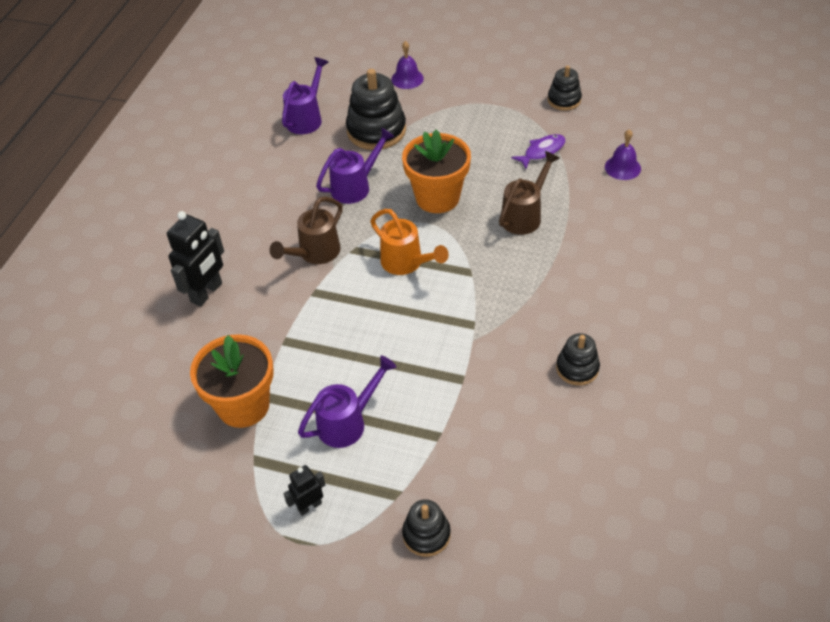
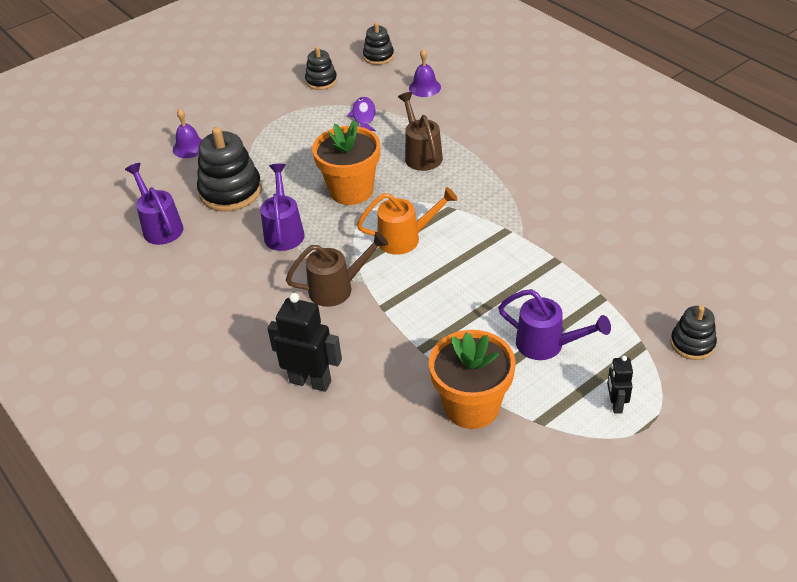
camera: 55 degrees left, 5 degrees down
black robot [167,211,224,307] -> black robot turned 45 degrees counterclockwise [267,293,342,392]
brown watering can [270,197,343,264] -> brown watering can turned 90 degrees counterclockwise [286,232,388,307]
purple watering can [298,356,397,448] -> purple watering can turned 120 degrees clockwise [498,289,611,360]
black stacking toy [556,333,600,386] -> black stacking toy moved to [363,22,394,65]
────────────────────────────────────────
> **What you will do**: If a line in the listing contains the string "black", copy it.

> **Completed task**:
black robot [167,211,224,307] -> black robot turned 45 degrees counterclockwise [267,293,342,392]
black stacking toy [556,333,600,386] -> black stacking toy moved to [363,22,394,65]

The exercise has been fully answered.